> **Work order**: Without the pictures, repeat all of the data exactly as it appears below.
### Recorded data ###
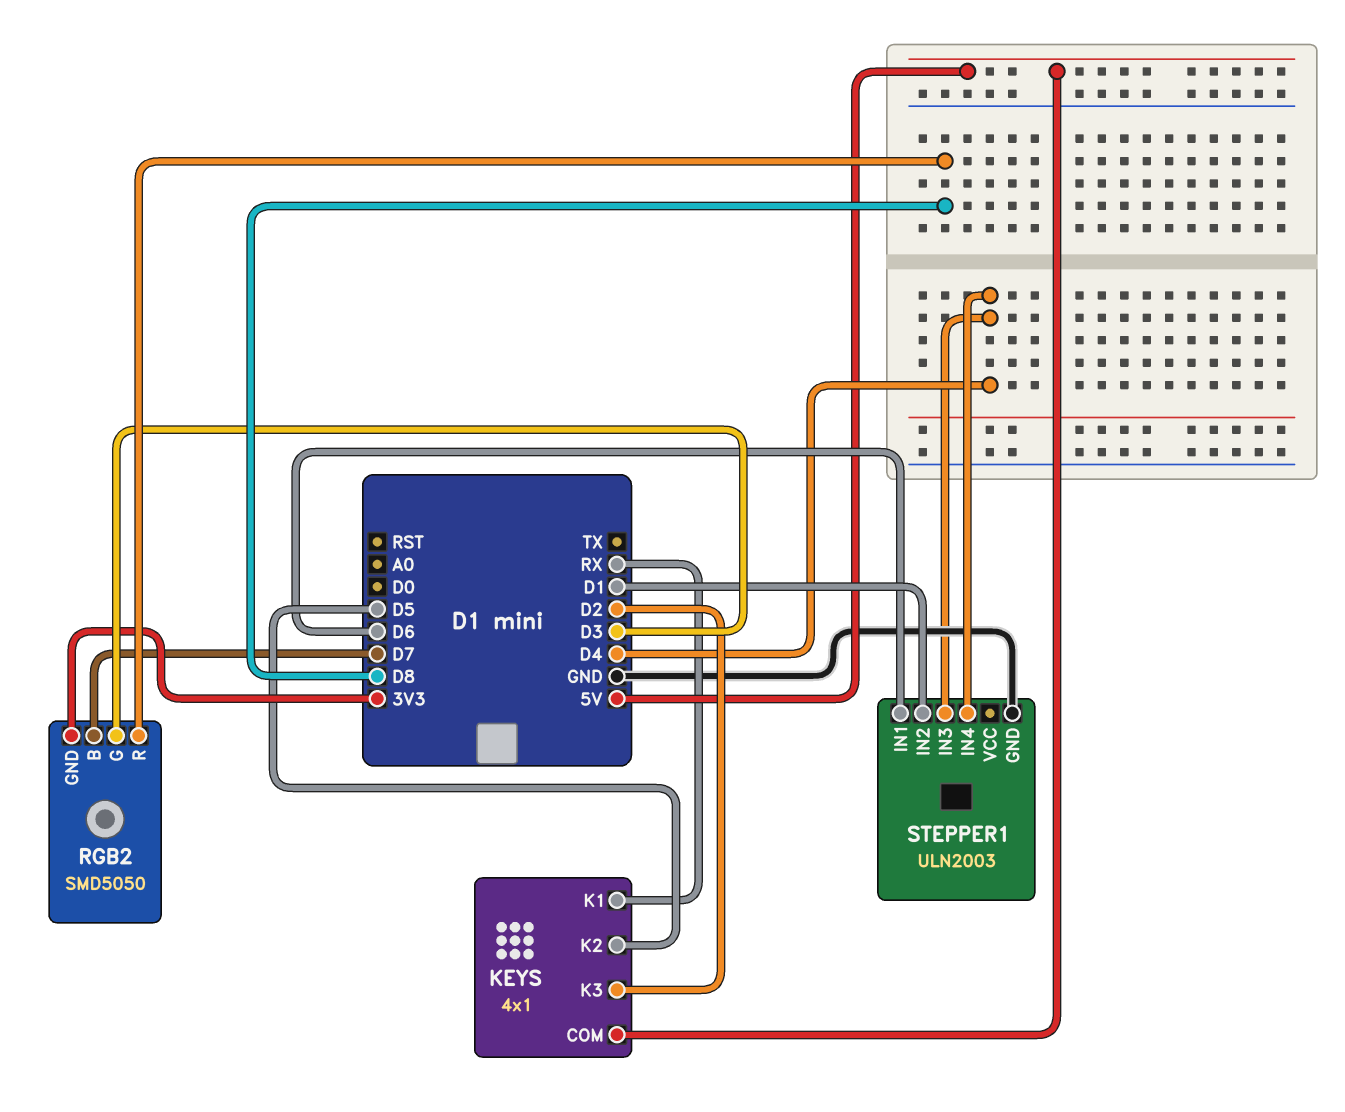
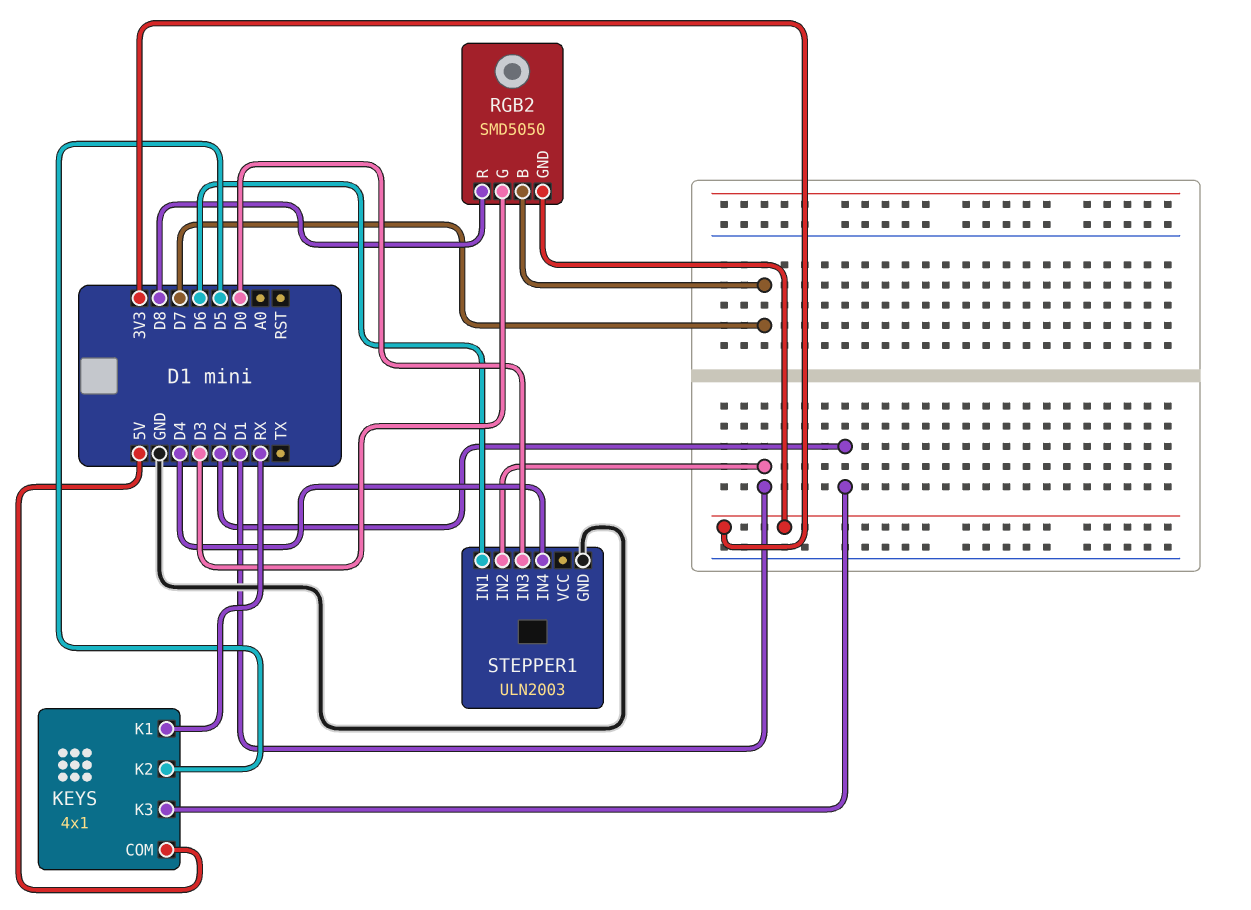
STEPPER1 pin IN3: D4 -> D0

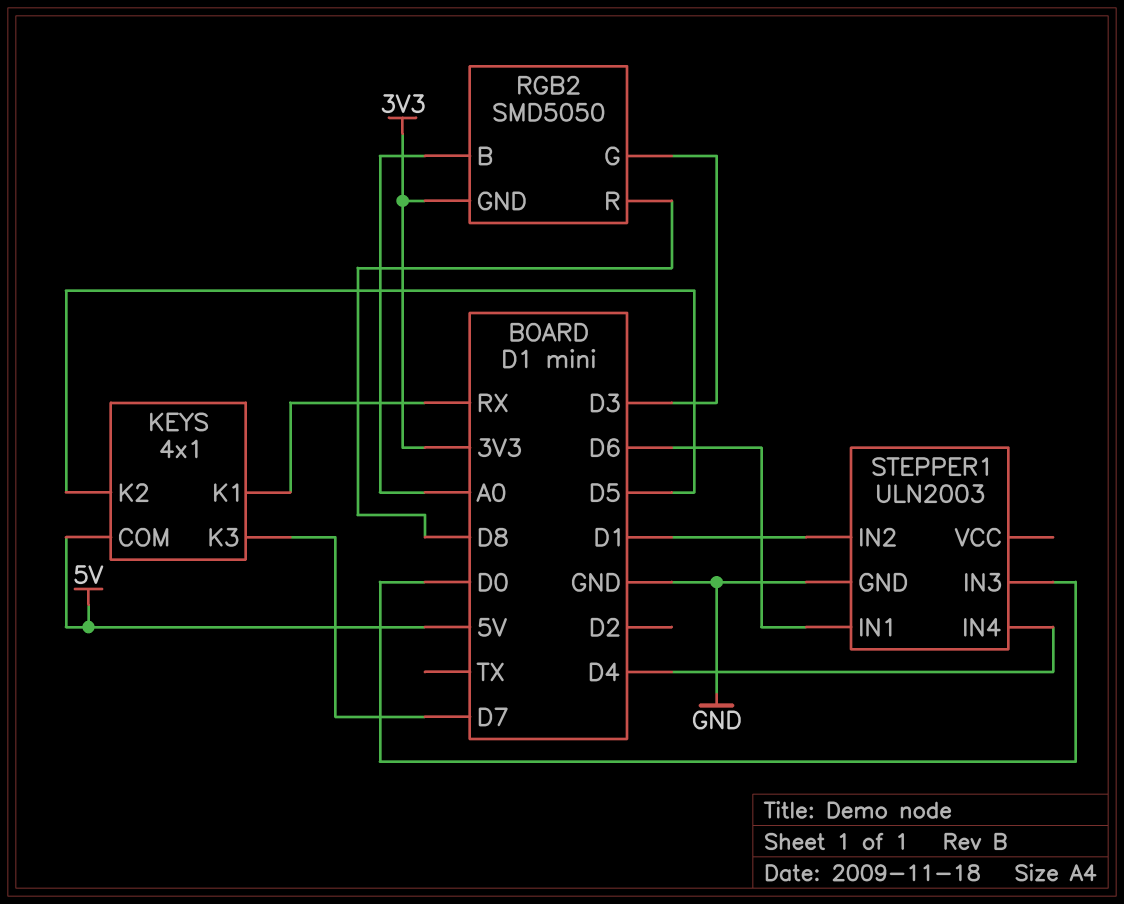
KEYS pin K3: D2 -> D7
RGB2 pin B: D7 -> A0

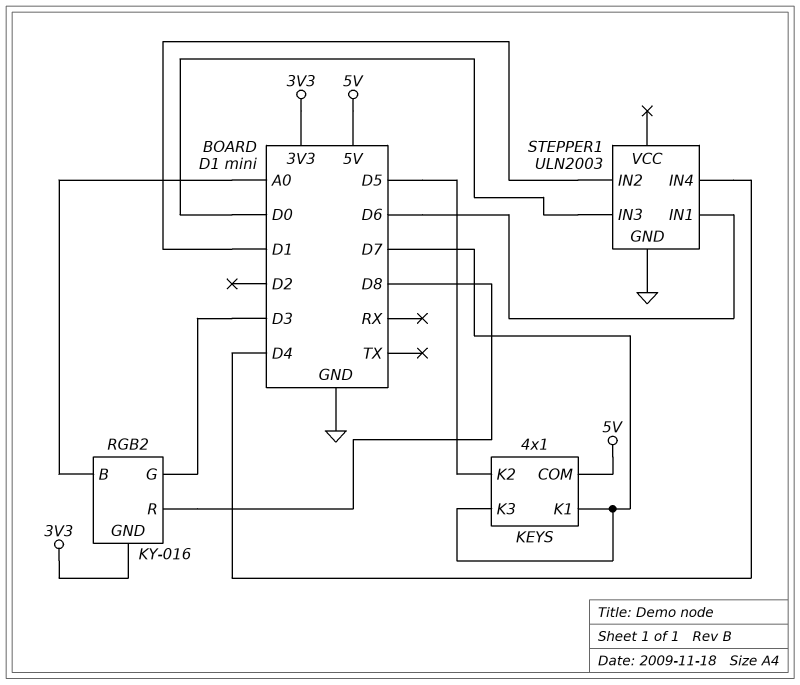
KEYS pin K1: RX -> D7
RGB2: SMD5050 -> KY-016

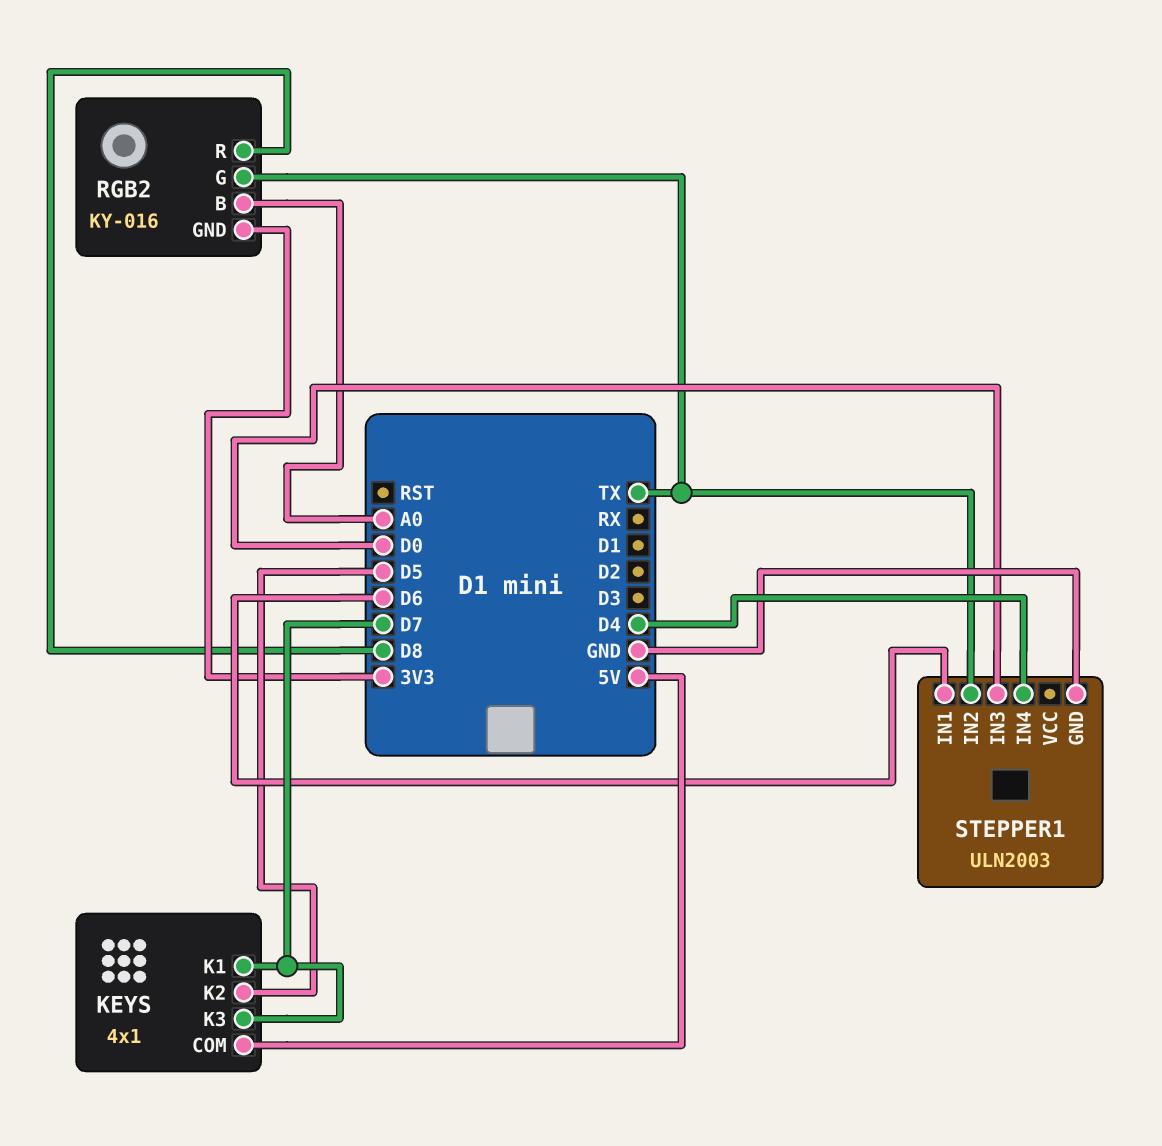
RGB2 pin G: D3 -> TX
STEPPER1 pin IN2: D1 -> TX

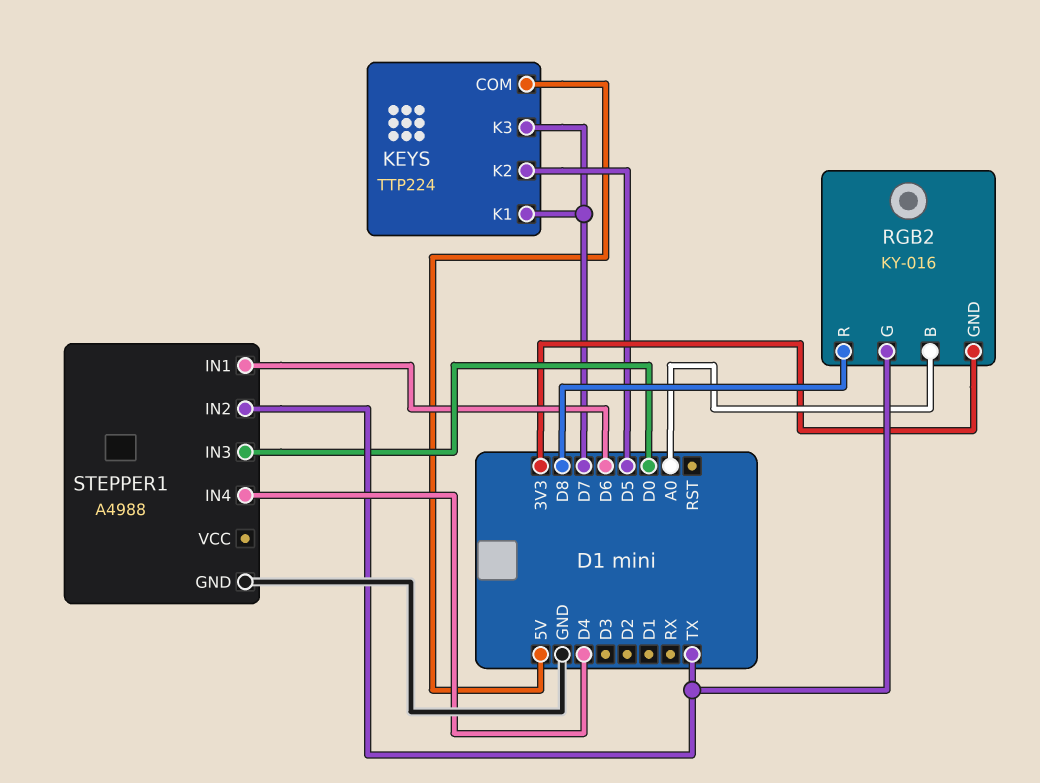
KEYS: 4x1 -> TTP224
STEPPER1: ULN2003 -> A4988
###
> **Solution for this task**:
STEPPER1 pin IN3: D4 -> D0

KEYS pin K3: D2 -> D7
RGB2 pin B: D7 -> A0

KEYS pin K1: RX -> D7
RGB2: SMD5050 -> KY-016

RGB2 pin G: D3 -> TX
STEPPER1 pin IN2: D1 -> TX

KEYS: 4x1 -> TTP224
STEPPER1: ULN2003 -> A4988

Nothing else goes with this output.